## Records from a data collection
-- -- --
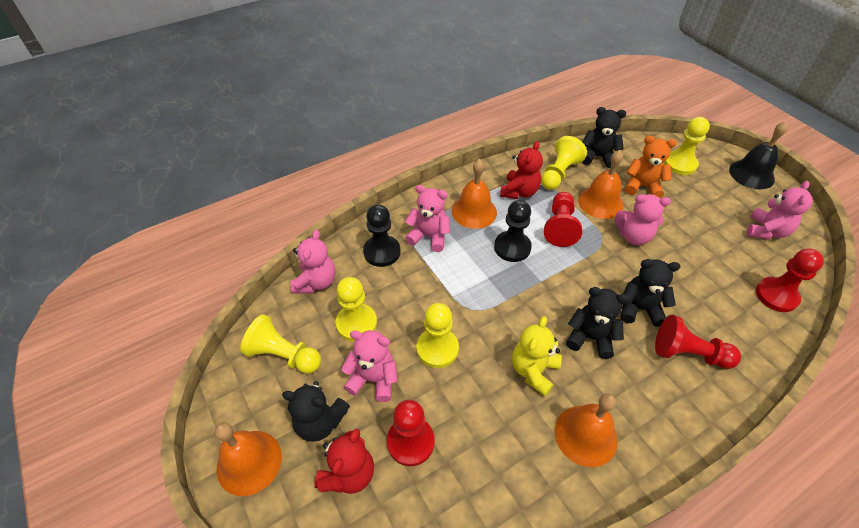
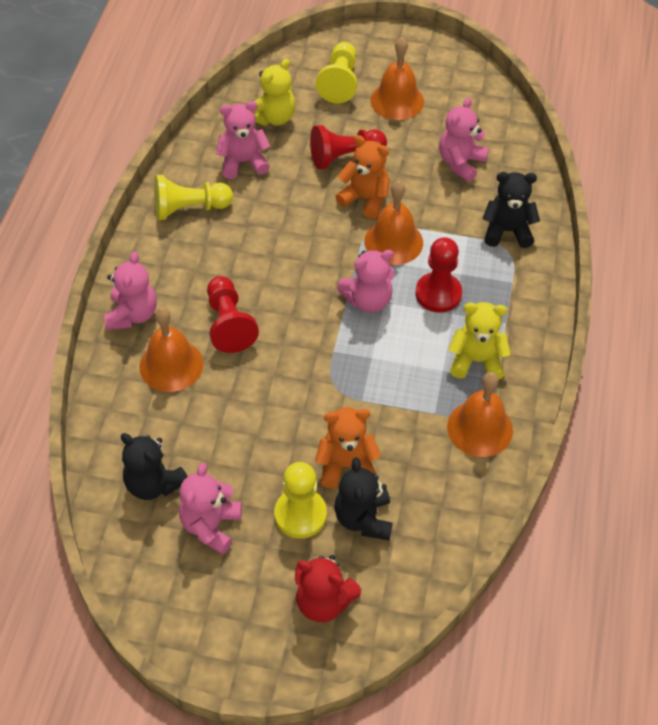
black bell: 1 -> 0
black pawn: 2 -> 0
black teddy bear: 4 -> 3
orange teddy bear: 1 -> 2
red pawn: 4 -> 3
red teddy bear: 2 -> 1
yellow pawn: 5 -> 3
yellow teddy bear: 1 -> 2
-- -- --
## WORK TO BE COMPLETED
Leaving out any images, restate every record word for word.

## ANSWER BOX
black bell: 1 -> 0
black pawn: 2 -> 0
black teddy bear: 4 -> 3
orange teddy bear: 1 -> 2
red pawn: 4 -> 3
red teddy bear: 2 -> 1
yellow pawn: 5 -> 3
yellow teddy bear: 1 -> 2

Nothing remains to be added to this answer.